▸ Instructions to follow: Given the records below, would you repeat exactly the lines that begin at the one containing "(350, 113) = (189, 263): none" and end at the one containing "(682, 208) = (375, 47): none -> brown star", inclusive?

▸ Supplied entries:
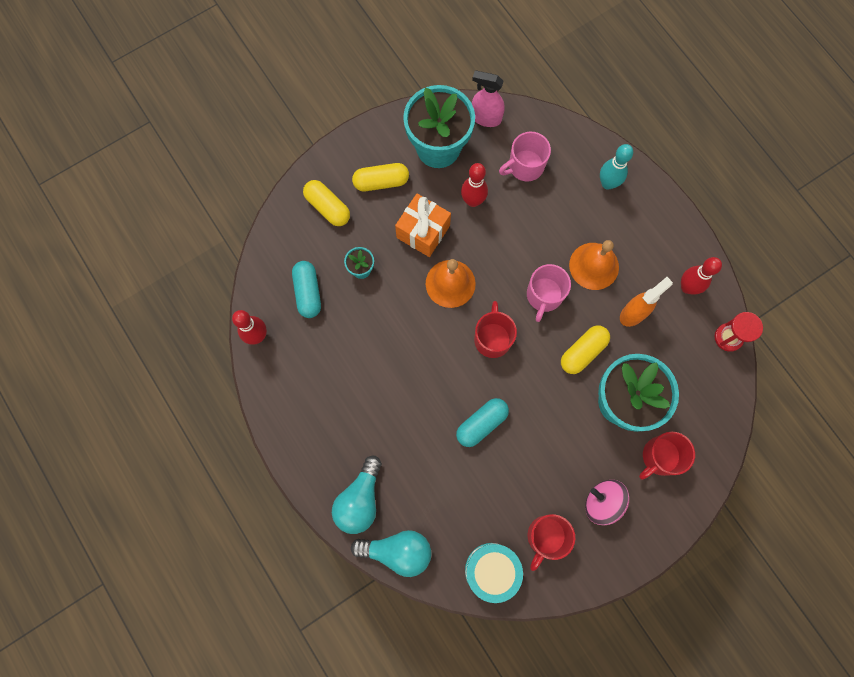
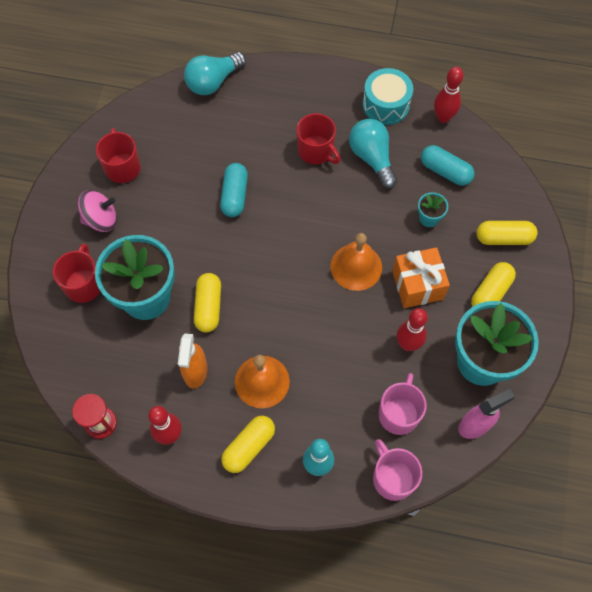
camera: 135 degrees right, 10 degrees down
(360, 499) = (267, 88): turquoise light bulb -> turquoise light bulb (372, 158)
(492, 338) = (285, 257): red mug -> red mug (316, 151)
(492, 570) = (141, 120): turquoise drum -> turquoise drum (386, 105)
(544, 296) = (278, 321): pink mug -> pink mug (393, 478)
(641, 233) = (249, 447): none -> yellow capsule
...
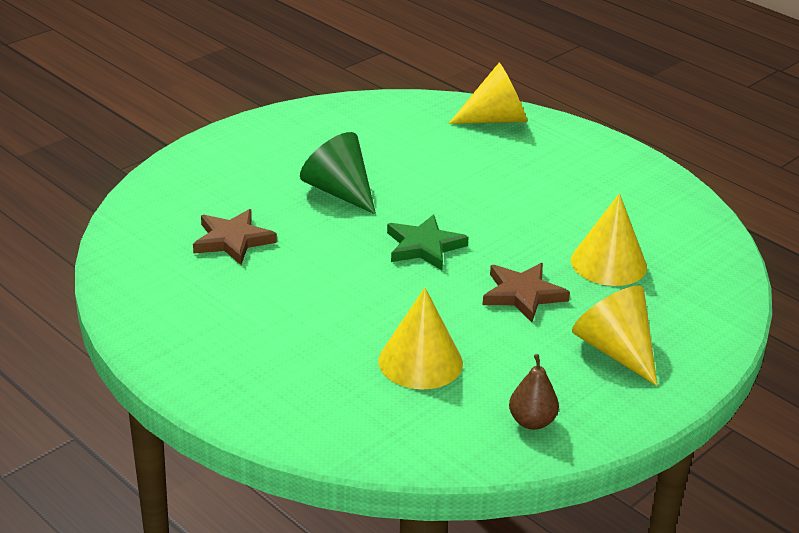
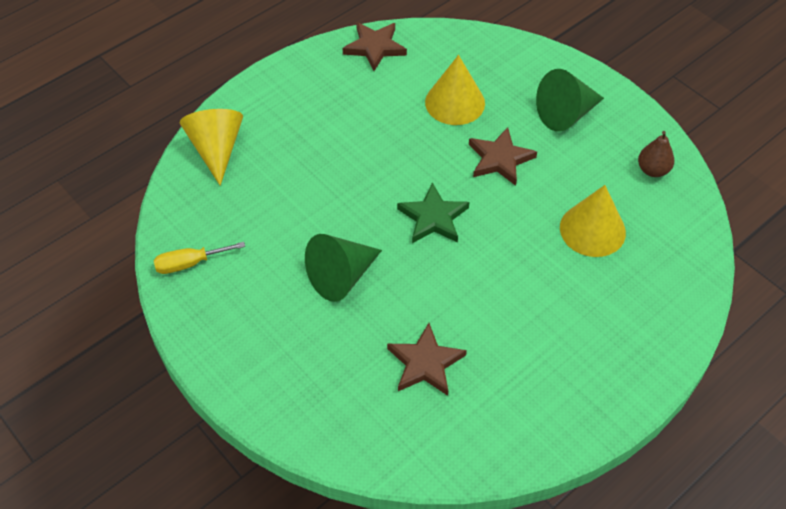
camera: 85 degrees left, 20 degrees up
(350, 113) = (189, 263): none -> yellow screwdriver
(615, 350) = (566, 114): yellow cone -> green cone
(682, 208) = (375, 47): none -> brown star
---
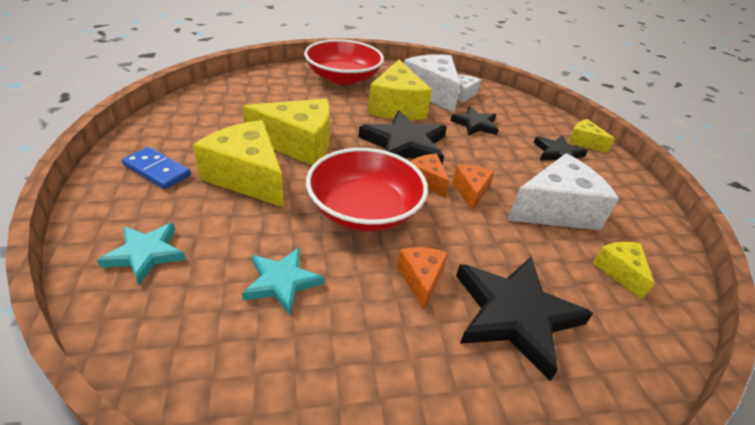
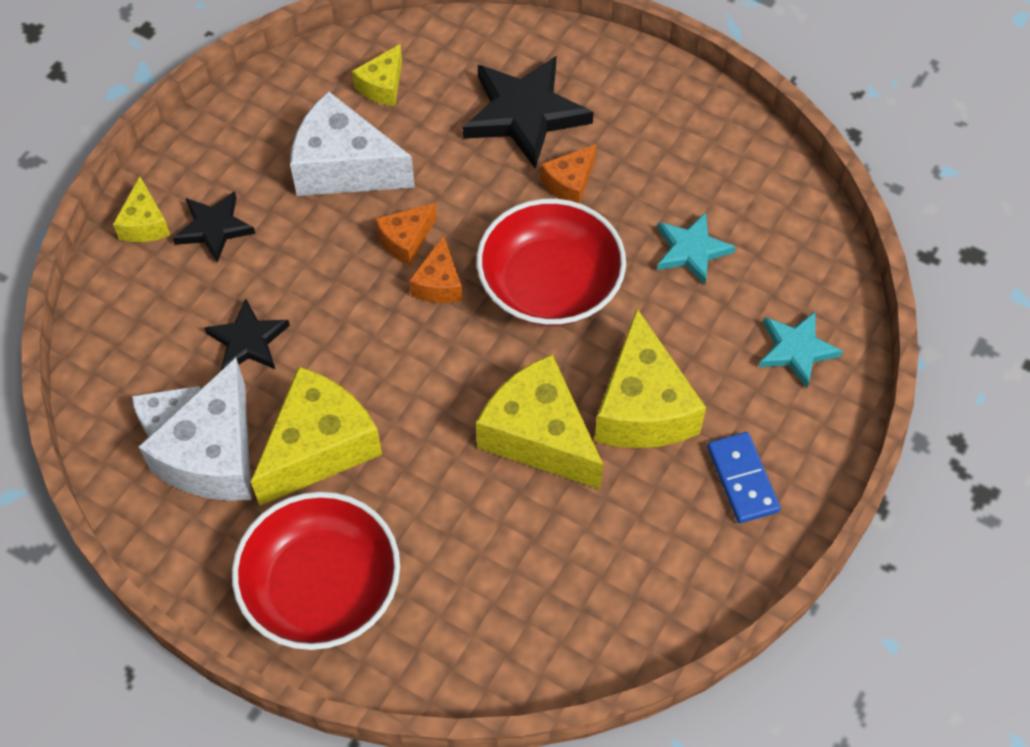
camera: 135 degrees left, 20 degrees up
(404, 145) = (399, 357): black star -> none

▸ Task solution:
(350, 113) = (189, 263): none -> yellow screwdriver
(615, 350) = (566, 114): yellow cone -> green cone
(682, 208) = (375, 47): none -> brown star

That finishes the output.